● PROBLEM
Could you transcribe the entries below exactly, without any of the pictures?

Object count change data
════════════════

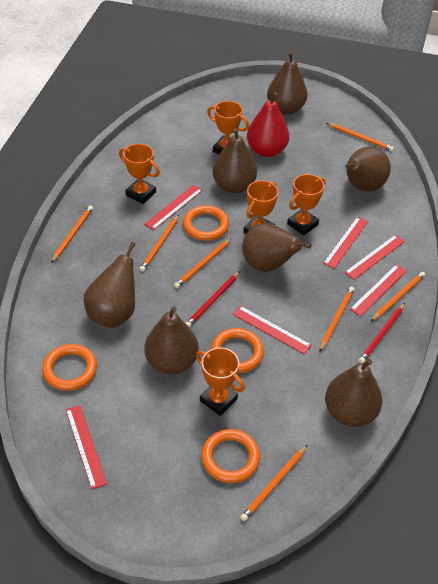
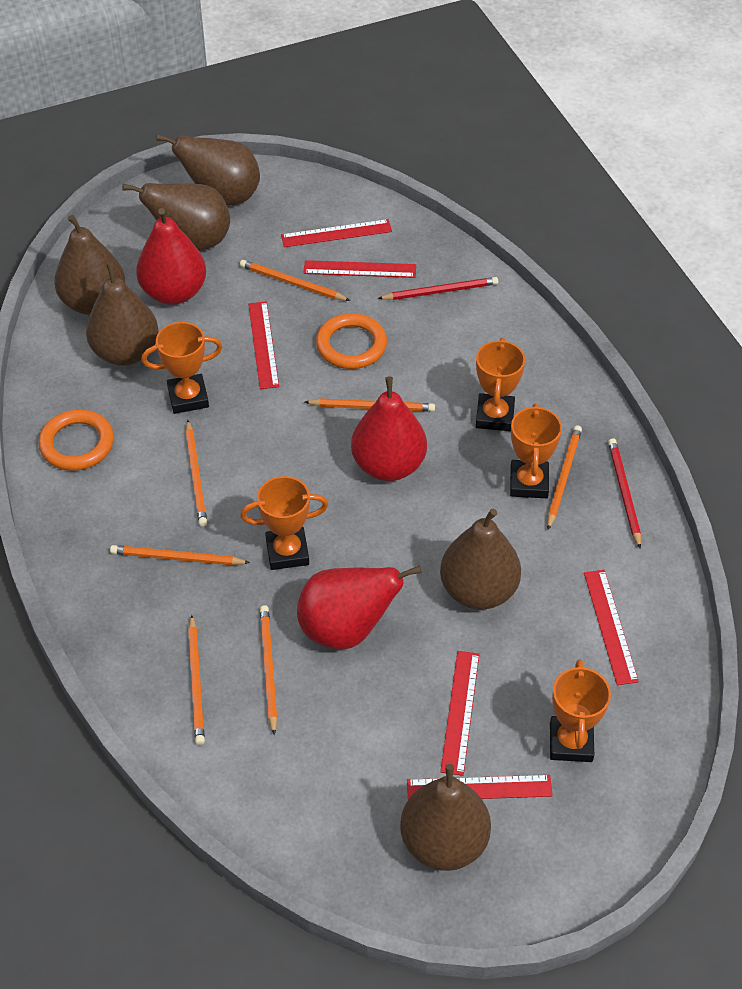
brown pear: [84,242,136,328] [144,306,199,375] [213,128,257,193] [242,223,312,272] [267,51,307,115] [325,359,382,427] [345,147,391,191] = 7 -> [54,215,125,315] [86,262,159,366] [123,183,230,251] [156,134,260,206] [400,764,491,871] [440,508,521,610] = 6
orange ring: [42,344,97,391] [183,205,229,241] [201,429,260,483] [211,328,264,373] = 4 -> [38,409,114,471] [316,313,387,369] = 2
red pear: [247,92,289,157] = 1 -> [136,208,206,305] [297,565,422,649] [351,376,427,481] = 3

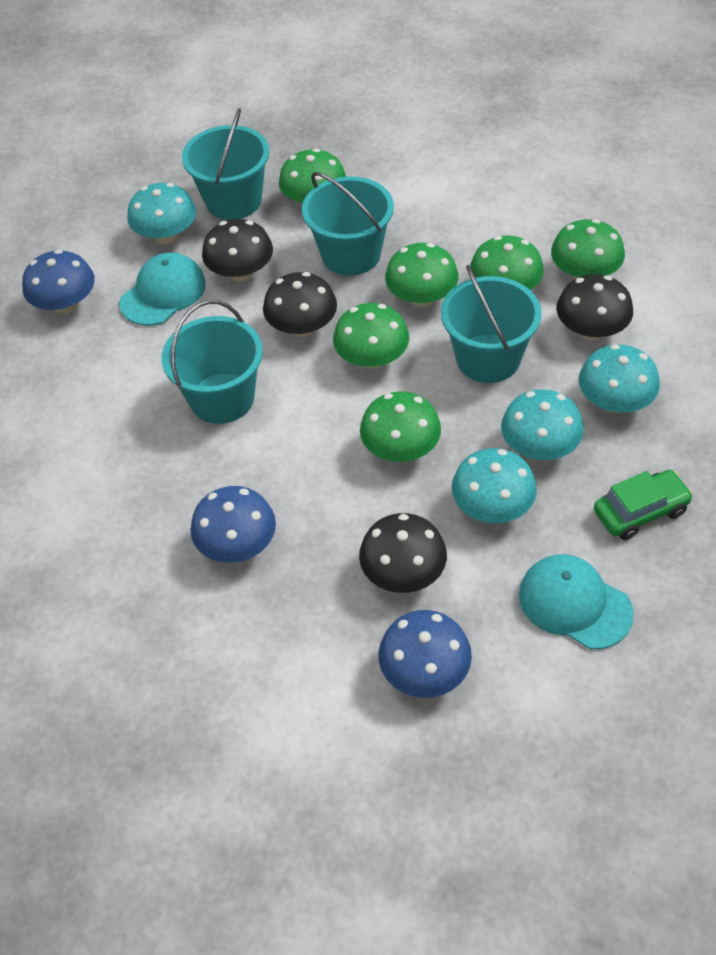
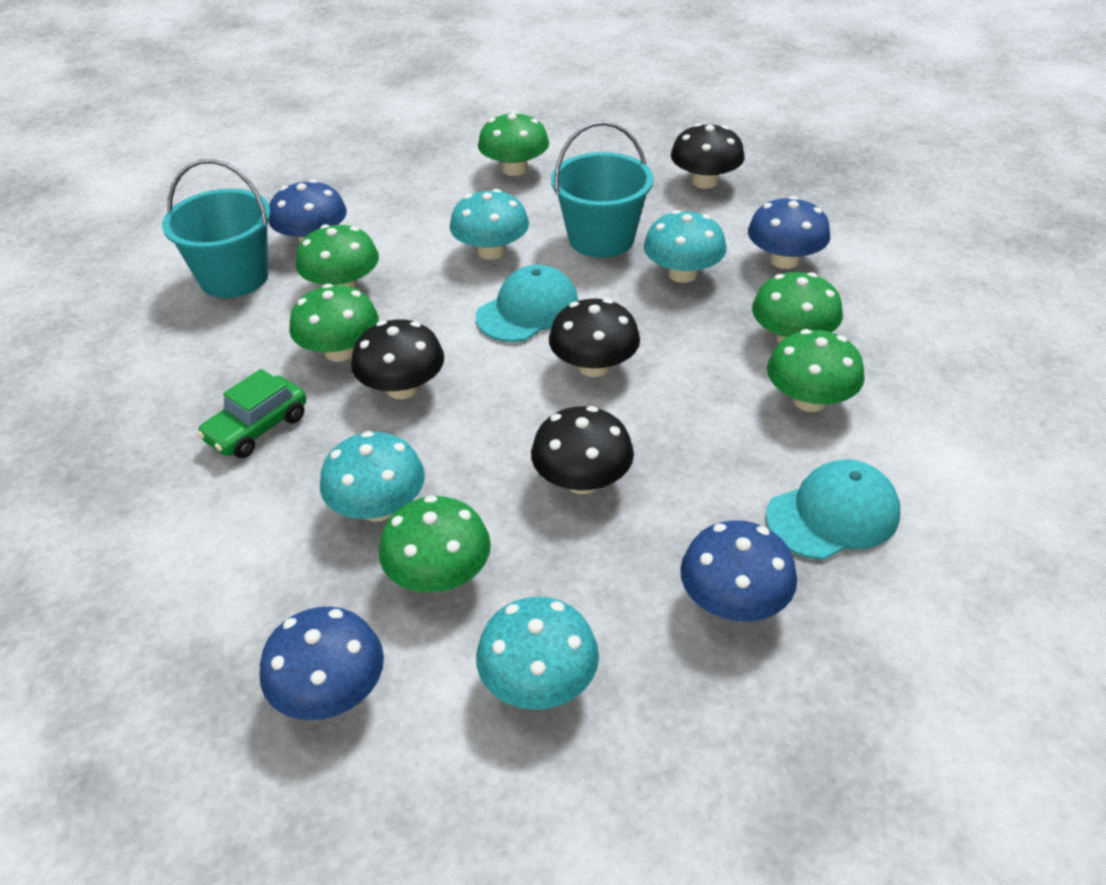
blue mushroom: [22,250,95,314] [191,486,276,563] [378,610,472,698] = 3 -> [260,607,384,720] [268,179,347,243] [680,520,797,622] [748,196,830,269] = 4
turquoise bucket: [162,300,263,424] [182,108,269,220] [302,172,394,276] [441,265,542,383] = 4 -> [162,159,271,298] [551,121,653,258] = 2

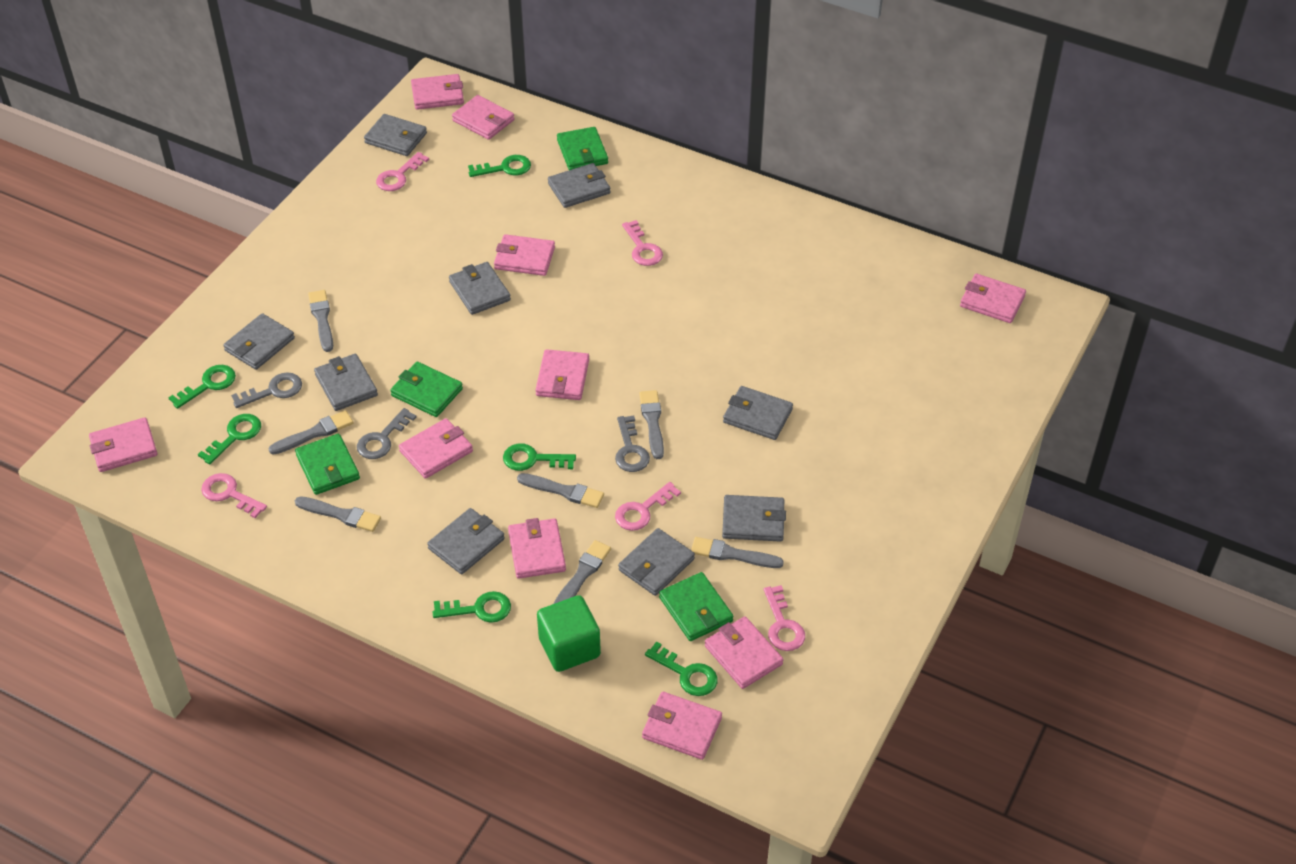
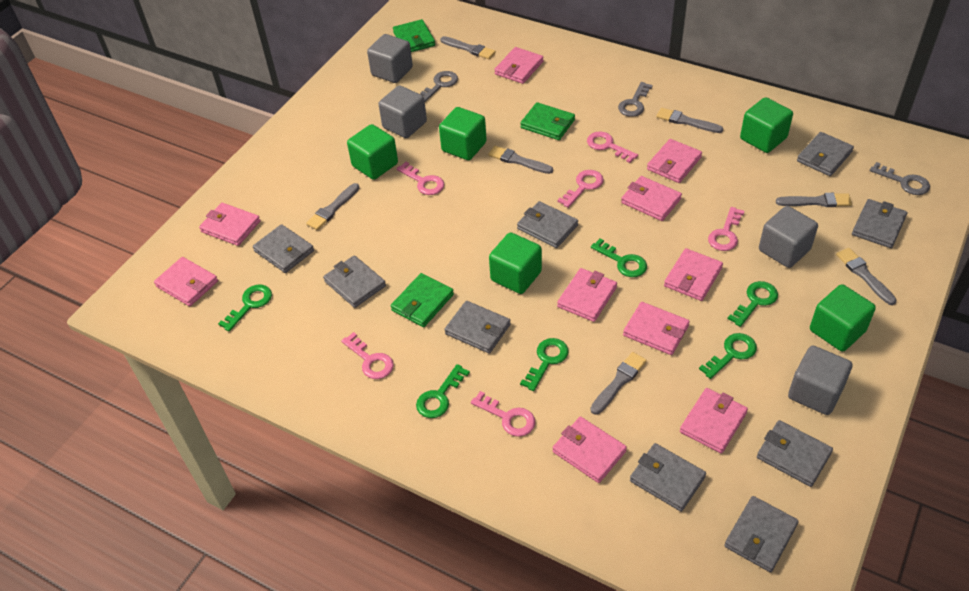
green cube: [537,595,601,672] = 1 -> [347,124,398,180] [439,107,487,160] [489,232,542,294] [740,97,793,153] [810,284,876,352] = 5
green wallet: [295,434,360,495] [390,362,463,417] [557,127,608,170] [659,572,733,641] = 4 -> [391,273,454,327] [393,19,435,52] [520,102,575,140] = 3
grey cube: none = 0 -> [367,34,413,83] [378,86,427,138] [759,206,818,268] [788,346,852,415] = 4
pink key: [201,473,267,518] [376,152,429,191] [615,482,681,531] [622,220,663,266] [764,585,805,651] = 5 -> [341,332,394,379] [396,162,444,195] [471,391,535,437] [557,170,604,208] [587,131,638,163] [708,207,744,251] = 6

════════════════

● OUTPUT FOR THIS TASK
brown pear: [84,242,136,328] [144,306,199,375] [213,128,257,193] [242,223,312,272] [267,51,307,115] [325,359,382,427] [345,147,391,191] = 7 -> [54,215,125,315] [86,262,159,366] [123,183,230,251] [156,134,260,206] [400,764,491,871] [440,508,521,610] = 6
orange ring: [42,344,97,391] [183,205,229,241] [201,429,260,483] [211,328,264,373] = 4 -> [38,409,114,471] [316,313,387,369] = 2
red pear: [247,92,289,157] = 1 -> [136,208,206,305] [297,565,422,649] [351,376,427,481] = 3

blue mushroom: [22,250,95,314] [191,486,276,563] [378,610,472,698] = 3 -> [260,607,384,720] [268,179,347,243] [680,520,797,622] [748,196,830,269] = 4
turquoise bucket: [162,300,263,424] [182,108,269,220] [302,172,394,276] [441,265,542,383] = 4 -> [162,159,271,298] [551,121,653,258] = 2

green cube: [537,595,601,672] = 1 -> [347,124,398,180] [439,107,487,160] [489,232,542,294] [740,97,793,153] [810,284,876,352] = 5
green wallet: [295,434,360,495] [390,362,463,417] [557,127,608,170] [659,572,733,641] = 4 -> [391,273,454,327] [393,19,435,52] [520,102,575,140] = 3
grey cube: none = 0 -> [367,34,413,83] [378,86,427,138] [759,206,818,268] [788,346,852,415] = 4
pink key: [201,473,267,518] [376,152,429,191] [615,482,681,531] [622,220,663,266] [764,585,805,651] = 5 -> [341,332,394,379] [396,162,444,195] [471,391,535,437] [557,170,604,208] [587,131,638,163] [708,207,744,251] = 6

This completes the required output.